Exercise details: An exact transcription of the records is required, minus any images.

Data:
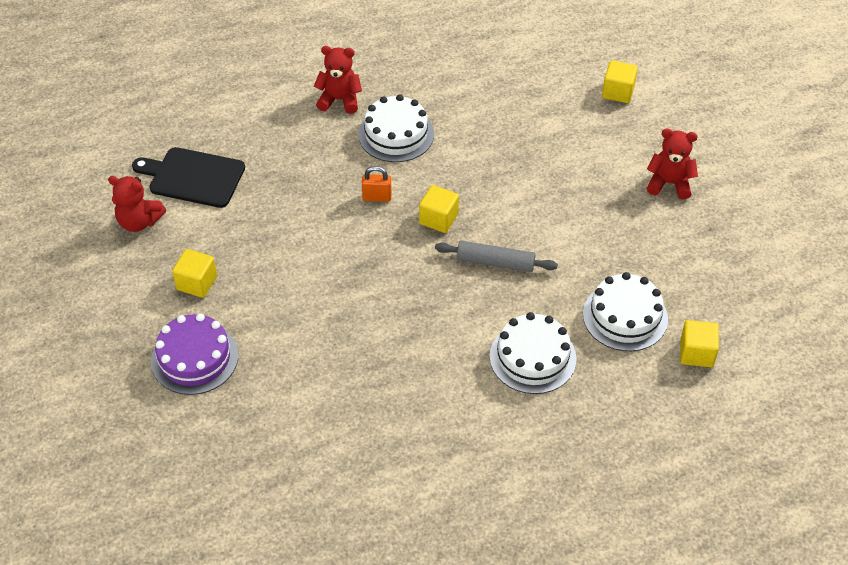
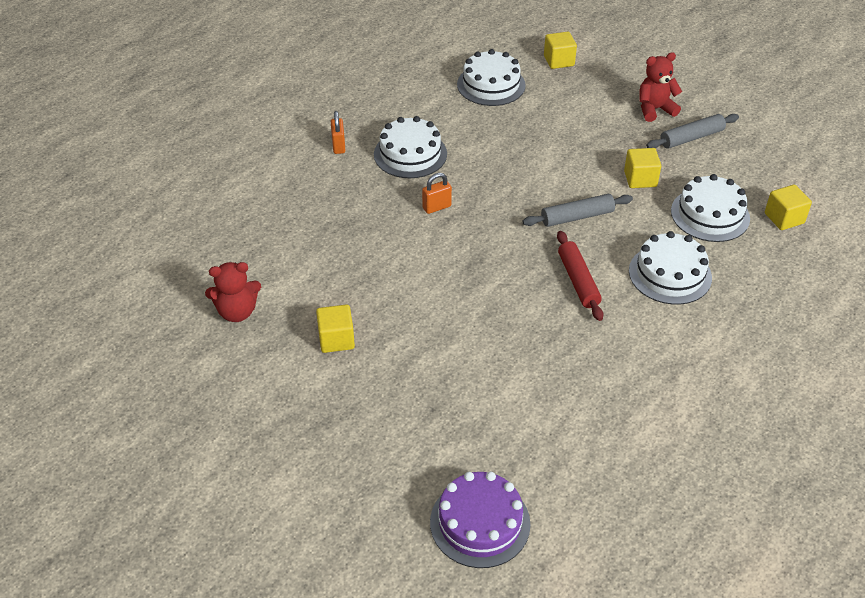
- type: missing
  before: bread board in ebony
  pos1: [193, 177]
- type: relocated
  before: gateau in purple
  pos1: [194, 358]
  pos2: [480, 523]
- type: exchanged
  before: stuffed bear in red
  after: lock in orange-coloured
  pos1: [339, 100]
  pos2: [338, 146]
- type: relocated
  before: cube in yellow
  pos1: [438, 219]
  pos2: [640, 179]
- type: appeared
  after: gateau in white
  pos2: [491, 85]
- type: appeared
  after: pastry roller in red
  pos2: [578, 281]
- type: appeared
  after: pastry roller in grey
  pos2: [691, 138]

Result of the task:
- type: missing
  before: bread board in ebony
  pos1: [193, 177]
- type: relocated
  before: gateau in purple
  pos1: [194, 358]
  pos2: [480, 523]
- type: exchanged
  before: stuffed bear in red
  after: lock in orange-coloured
  pos1: [339, 100]
  pos2: [338, 146]
- type: relocated
  before: cube in yellow
  pos1: [438, 219]
  pos2: [640, 179]
- type: appeared
  after: gateau in white
  pos2: [491, 85]
- type: appeared
  after: pastry roller in red
  pos2: [578, 281]
- type: appeared
  after: pastry roller in grey
  pos2: [691, 138]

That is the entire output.